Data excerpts
● ● ● ● ● ● ●

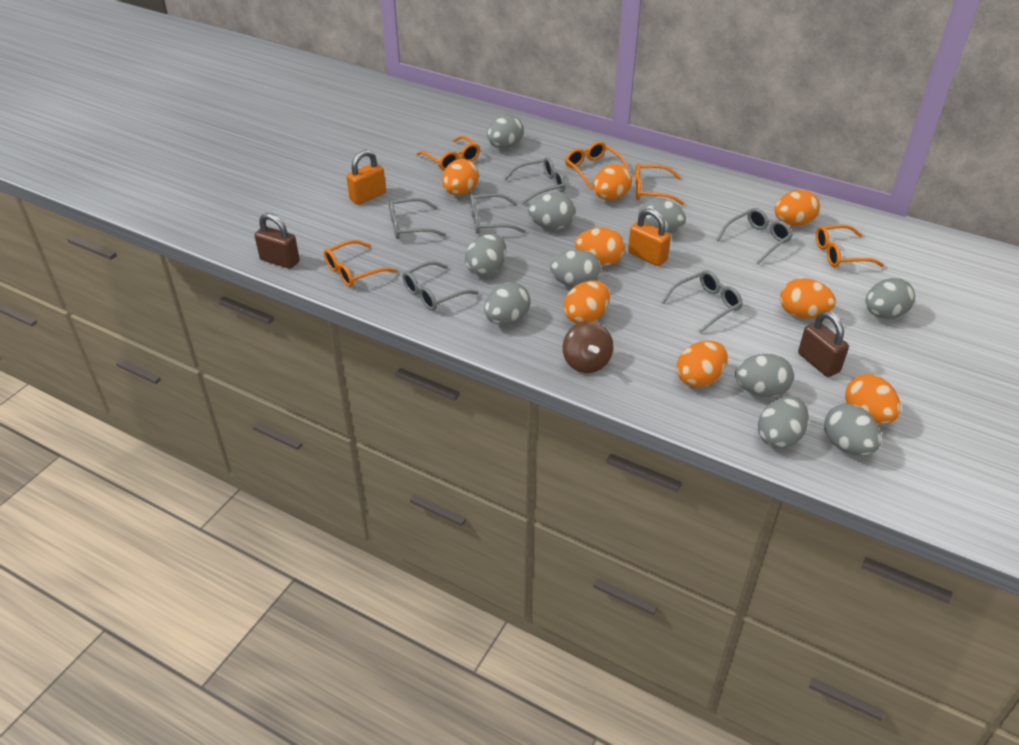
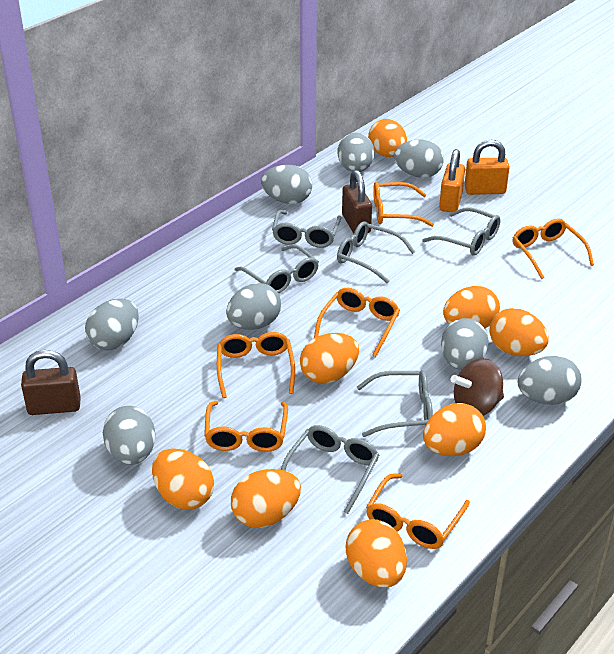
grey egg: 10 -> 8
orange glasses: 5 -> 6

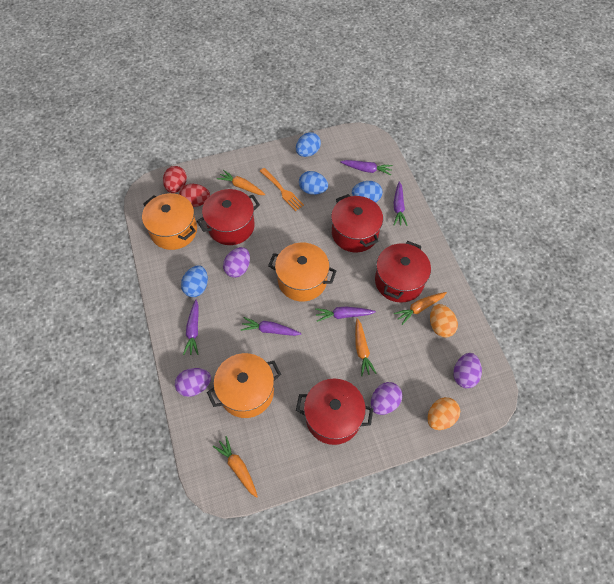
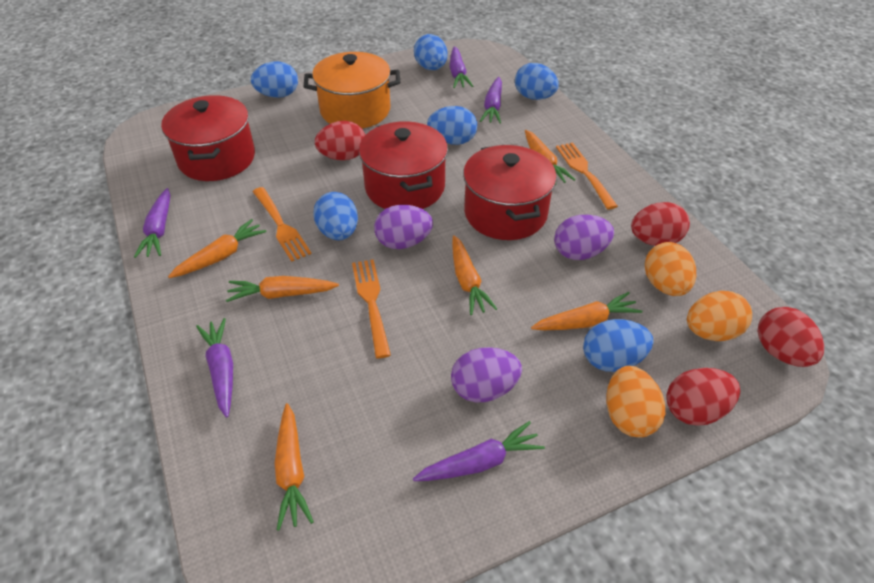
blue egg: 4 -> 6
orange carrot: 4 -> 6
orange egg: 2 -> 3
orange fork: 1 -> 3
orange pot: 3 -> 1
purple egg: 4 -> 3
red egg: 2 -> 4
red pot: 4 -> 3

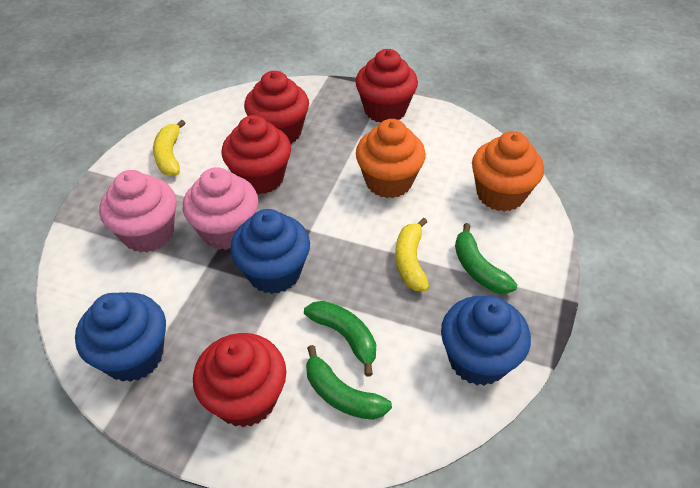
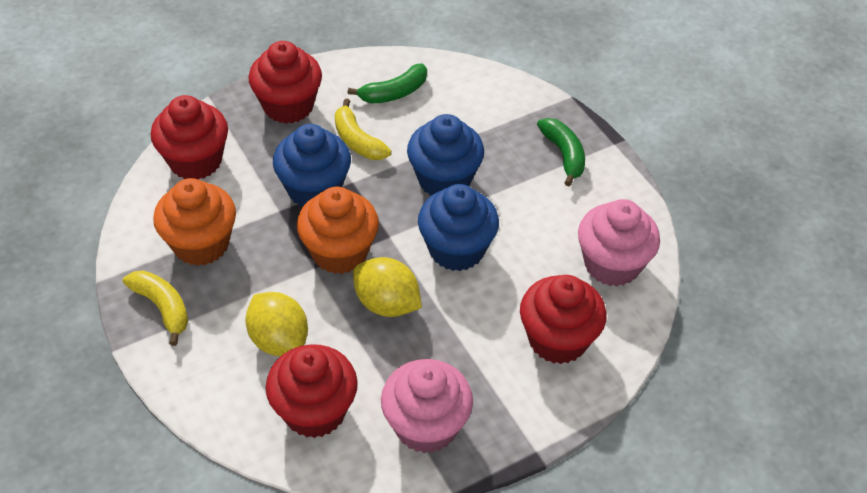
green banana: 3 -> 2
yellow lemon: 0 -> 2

● ● ● ● ● ● ●

▶ Problem requirements
Each line of the data above needs to be retyped as it is, without any picture.

▶ Response box
grey egg: 10 -> 8
orange glasses: 5 -> 6

blue egg: 4 -> 6
orange carrot: 4 -> 6
orange egg: 2 -> 3
orange fork: 1 -> 3
orange pot: 3 -> 1
purple egg: 4 -> 3
red egg: 2 -> 4
red pot: 4 -> 3

green banana: 3 -> 2
yellow lemon: 0 -> 2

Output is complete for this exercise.